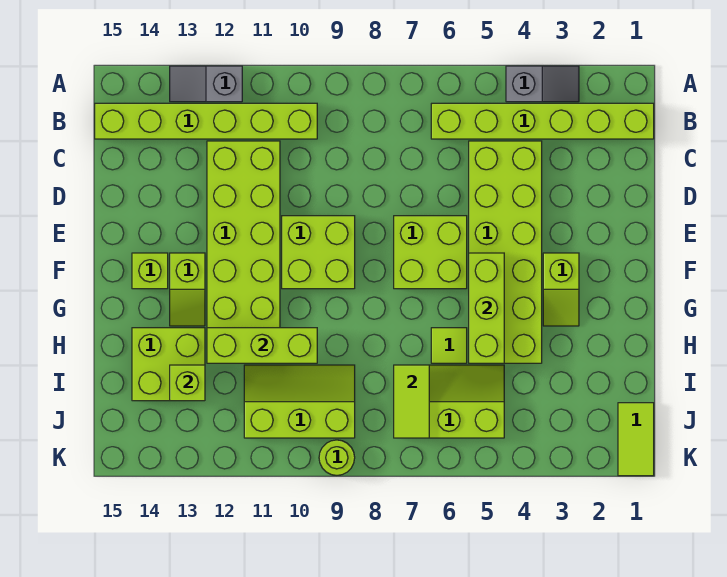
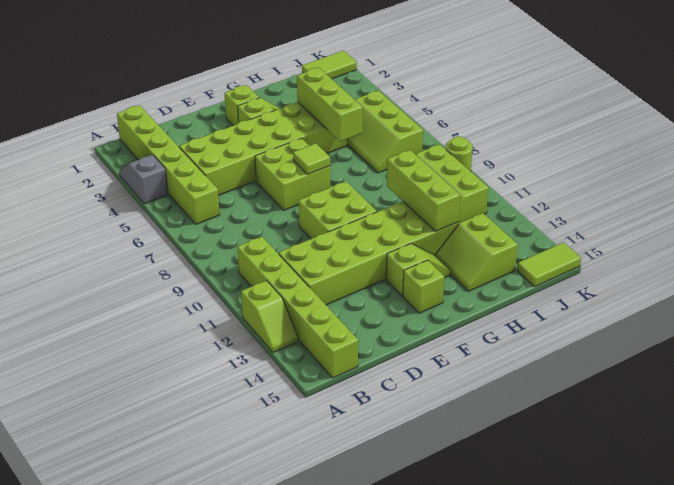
grey slope A12:A13 level 1 top 12 -> lime slope A12:A13 level 1 top 12
lime brick F5:H5 level 2 -> lime brick H4:H6 level 2
lime tile H6 level 1 -> lime tile F7 level 2
lime brick H13:I14 level 1 -> lime slope H13:I14 level 1 top I
lime tile I7:J7 level 2 -> lime tile J15:K15 level 1
lime brick I13 level 2 -> lime brick F2 level 1

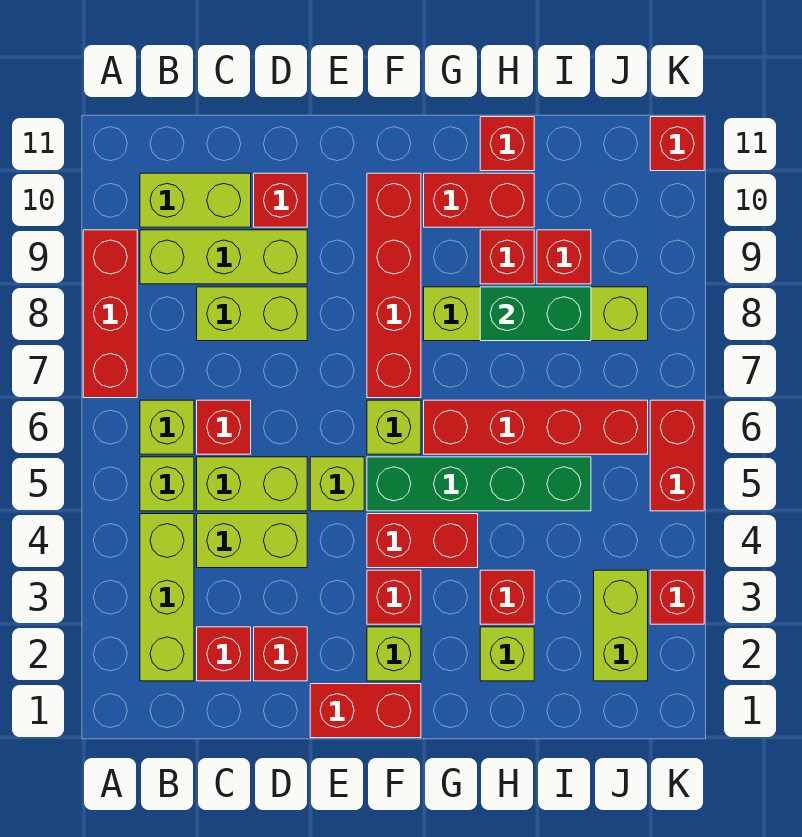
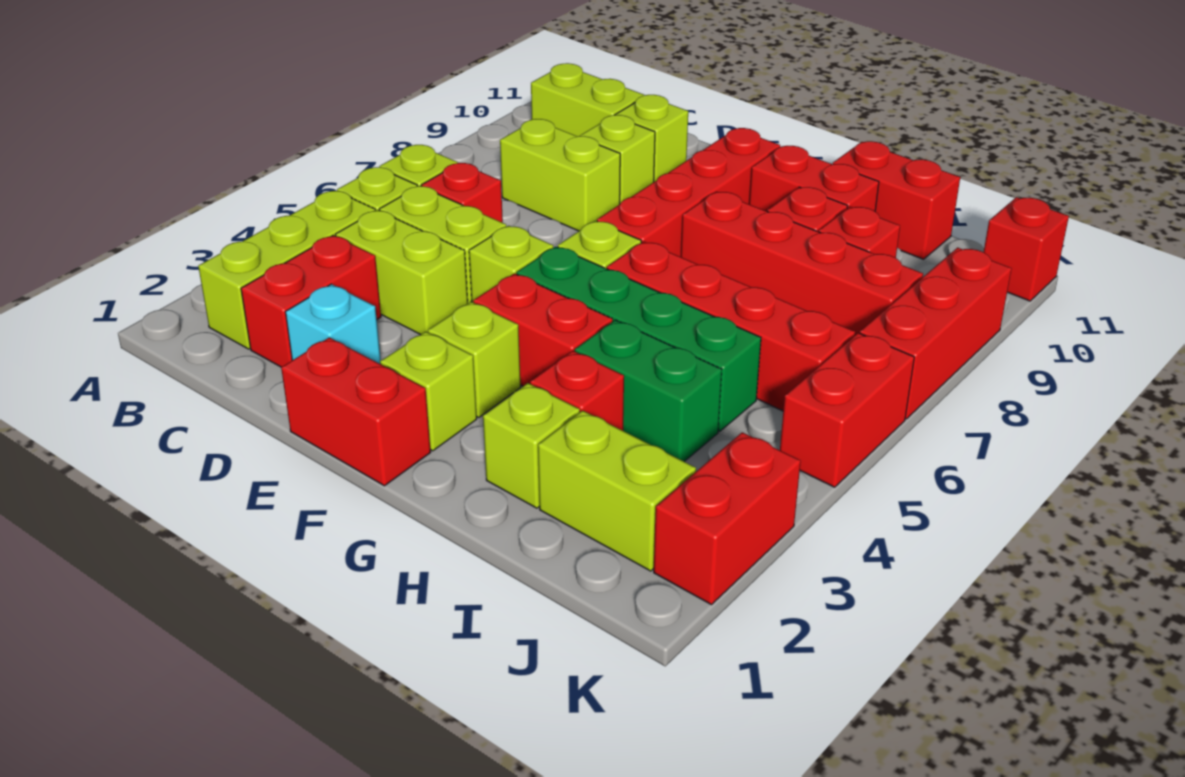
red brick A7:A9 level 1 -> red brick K7:K9 level 1
lime brick B9:D9 level 1 -> lime brick D9 level 1
red brick C2 level 1 -> red brick C2:C3 level 1
red brick D2 level 1 -> cyan brick D2 level 1
red brick D10 level 1 -> lime brick D10 level 1
red brick F3 level 1 -> lime brick F3 level 1
lime brick G8:J8 level 1 -> red brick G8:J8 level 1
green brick H8:I8 level 2 -> green brick H4:I4 level 1
red brick H11 level 1 -> red brick H11:I11 level 1
lime brick J2:J3 level 1 -> lime brick I2:J2 level 1
red brick K3 level 1 -> red brick K2:K3 level 1

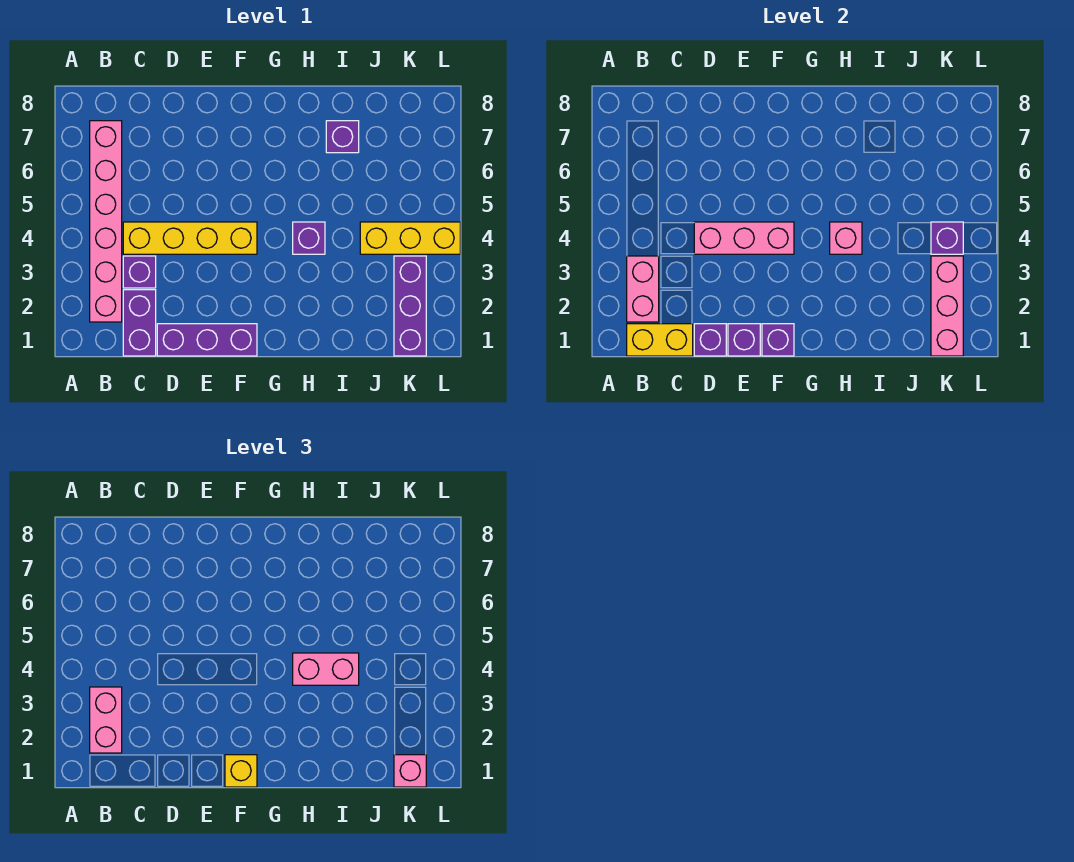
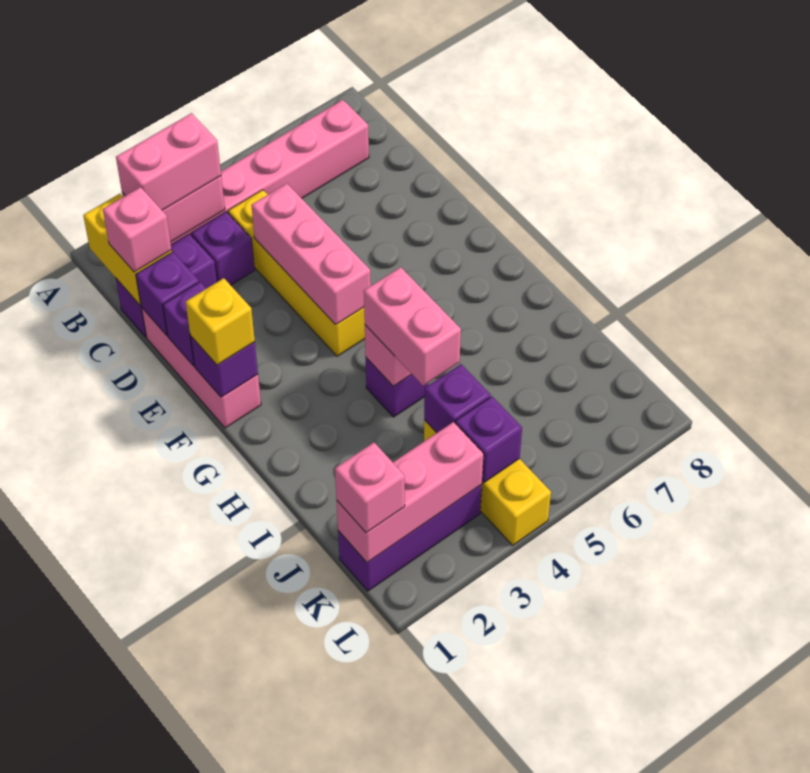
none -> pink brick C1 level 3
purple brick D1:F1 level 1 -> pink brick D1:F1 level 1
purple brick I7 level 1 -> purple brick J4 level 2

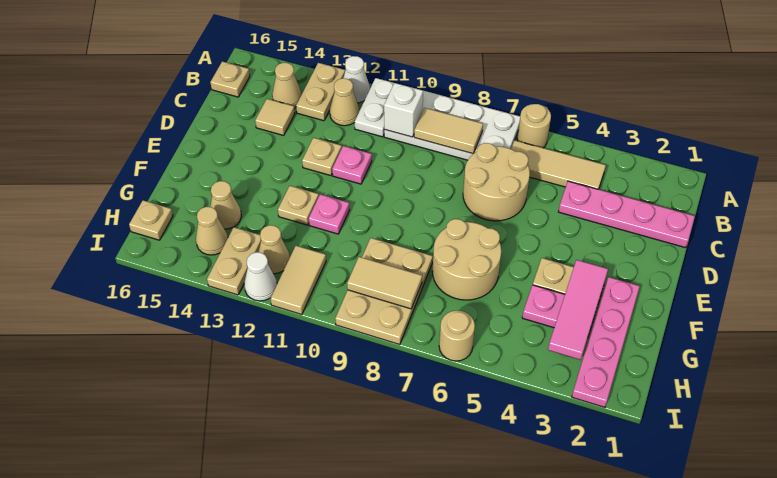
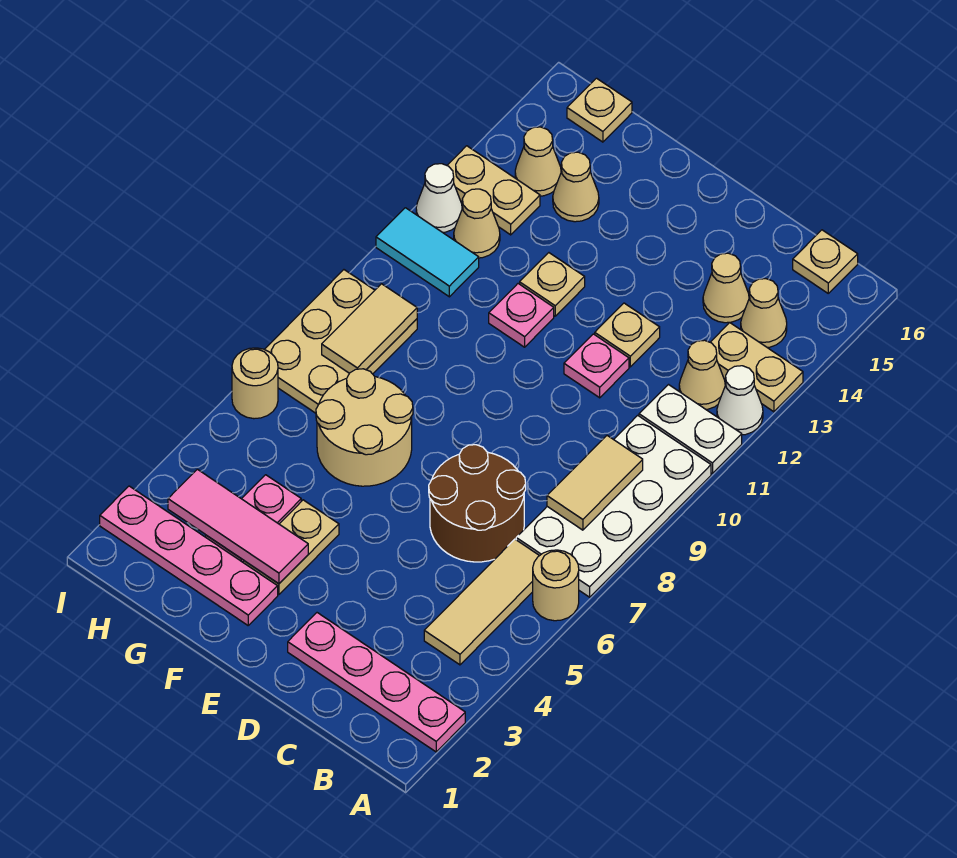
white brick B10 level 2 -> none
pink plate C1:C4 level 1 -> pink plate A2:D2 level 1
tan round brick C6:D7 level 1 -> brown round brick C6:D7 level 1
tan tile C14 level 1 -> tan cone C14 level 1
tan plate G8:I9 level 1 -> tan plate H7:I9 level 1
tan tile H11:I11 level 1 -> cyan tile H11:I11 level 1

REQUIREMENT. In the entries above, every line from the line with "green brick H8:I8" to the line with "none -> pink brick C1 level 3" is to be printed exactly, with both ends included and pictures excluded.

SOLVED EXERCISE.
green brick H8:I8 level 2 -> green brick H4:I4 level 1
red brick H11 level 1 -> red brick H11:I11 level 1
lime brick J2:J3 level 1 -> lime brick I2:J2 level 1
red brick K3 level 1 -> red brick K2:K3 level 1

none -> pink brick C1 level 3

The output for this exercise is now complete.